--- GIVEN REQUEST ---
Repeat the lines below exactly as written, please, from the line with "Find all instances" to the line with "adipose tissue —", both lines included, and no others.

--- AVAILABLE RECORDS ---
=====

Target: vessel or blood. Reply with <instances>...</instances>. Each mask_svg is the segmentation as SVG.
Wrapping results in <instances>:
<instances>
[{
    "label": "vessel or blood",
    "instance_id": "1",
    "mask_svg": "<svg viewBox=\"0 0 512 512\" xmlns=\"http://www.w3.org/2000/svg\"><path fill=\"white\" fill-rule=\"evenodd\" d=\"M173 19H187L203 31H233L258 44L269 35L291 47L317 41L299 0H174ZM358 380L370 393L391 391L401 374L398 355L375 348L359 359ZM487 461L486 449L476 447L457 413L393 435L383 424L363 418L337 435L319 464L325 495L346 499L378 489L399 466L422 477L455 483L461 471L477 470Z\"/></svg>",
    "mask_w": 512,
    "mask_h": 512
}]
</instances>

=====

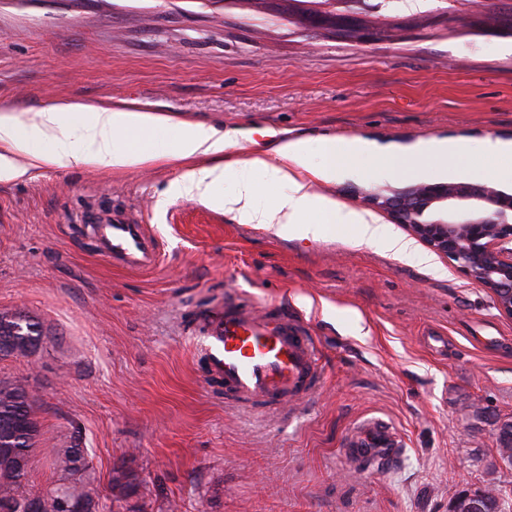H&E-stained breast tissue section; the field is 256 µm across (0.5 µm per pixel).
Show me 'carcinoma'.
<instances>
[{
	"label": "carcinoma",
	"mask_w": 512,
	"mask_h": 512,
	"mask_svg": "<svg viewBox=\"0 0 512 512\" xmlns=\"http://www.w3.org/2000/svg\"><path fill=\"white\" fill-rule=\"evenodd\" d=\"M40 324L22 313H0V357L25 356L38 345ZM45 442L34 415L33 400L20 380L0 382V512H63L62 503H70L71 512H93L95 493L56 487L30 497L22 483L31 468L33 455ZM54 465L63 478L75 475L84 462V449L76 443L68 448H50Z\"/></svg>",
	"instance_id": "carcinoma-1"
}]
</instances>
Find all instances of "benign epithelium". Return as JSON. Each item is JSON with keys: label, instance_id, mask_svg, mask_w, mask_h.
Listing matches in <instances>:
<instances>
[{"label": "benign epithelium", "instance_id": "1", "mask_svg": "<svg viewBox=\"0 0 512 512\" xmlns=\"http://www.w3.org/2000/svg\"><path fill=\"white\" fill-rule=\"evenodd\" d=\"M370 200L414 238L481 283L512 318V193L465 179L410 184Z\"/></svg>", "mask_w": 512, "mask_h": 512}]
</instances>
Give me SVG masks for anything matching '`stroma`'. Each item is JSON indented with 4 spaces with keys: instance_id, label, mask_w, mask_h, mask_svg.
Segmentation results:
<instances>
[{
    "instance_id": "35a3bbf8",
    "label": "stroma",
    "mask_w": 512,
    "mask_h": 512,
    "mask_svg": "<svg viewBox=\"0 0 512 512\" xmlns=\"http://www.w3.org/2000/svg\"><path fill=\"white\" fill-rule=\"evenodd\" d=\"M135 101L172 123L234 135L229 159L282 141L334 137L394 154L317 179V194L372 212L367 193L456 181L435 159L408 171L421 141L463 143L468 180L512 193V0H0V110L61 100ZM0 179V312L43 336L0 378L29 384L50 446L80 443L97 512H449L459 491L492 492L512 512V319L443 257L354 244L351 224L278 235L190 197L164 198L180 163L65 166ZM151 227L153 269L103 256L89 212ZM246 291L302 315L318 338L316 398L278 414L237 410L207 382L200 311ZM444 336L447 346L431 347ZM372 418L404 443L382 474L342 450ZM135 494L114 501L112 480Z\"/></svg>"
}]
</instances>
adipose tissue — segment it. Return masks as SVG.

=====

--- EXERCISE OUTPUT ---
Find all instances of "benign epithelium". Return as JSON. Each item is JSON with keys: label, instance_id, mask_svg, mask_w, mask_h.
Listing matches in <instances>:
<instances>
[{"label": "benign epithelium", "instance_id": "1", "mask_svg": "<svg viewBox=\"0 0 512 512\" xmlns=\"http://www.w3.org/2000/svg\"><path fill=\"white\" fill-rule=\"evenodd\" d=\"M370 200L414 238L481 283L512 318V193L465 179L410 184Z\"/></svg>", "mask_w": 512, "mask_h": 512}]
</instances>
Give me SVG masks for anything matching '`stroma`'. Each item is JSON indented with 4 spaces with keys: instance_id, label, mask_w, mask_h, mask_svg.
Segmentation results:
<instances>
[{
    "instance_id": "35a3bbf8",
    "label": "stroma",
    "mask_w": 512,
    "mask_h": 512,
    "mask_svg": "<svg viewBox=\"0 0 512 512\" xmlns=\"http://www.w3.org/2000/svg\"><path fill=\"white\" fill-rule=\"evenodd\" d=\"M135 101L172 123L234 135L229 159L282 141L334 137L394 154L317 179V194L372 212L367 193L456 181L435 159L408 171L421 141L463 143L468 180L512 193V0H0V110L61 100ZM0 179V312L43 336L0 378L29 384L50 446L80 443L97 512H449L459 491L492 492L512 512V319L443 257L354 244L351 224L278 235L190 197L164 198L180 163L65 166ZM151 227L153 269L103 256L89 212ZM246 291L302 315L318 338L316 398L278 414L237 410L207 382L200 311ZM444 336L447 346L431 347ZM372 418L404 443L382 474L342 450ZM135 494L114 501L112 480Z\"/></svg>"
}]
</instances>
adipose tissue — segment it. Return masks as SVG.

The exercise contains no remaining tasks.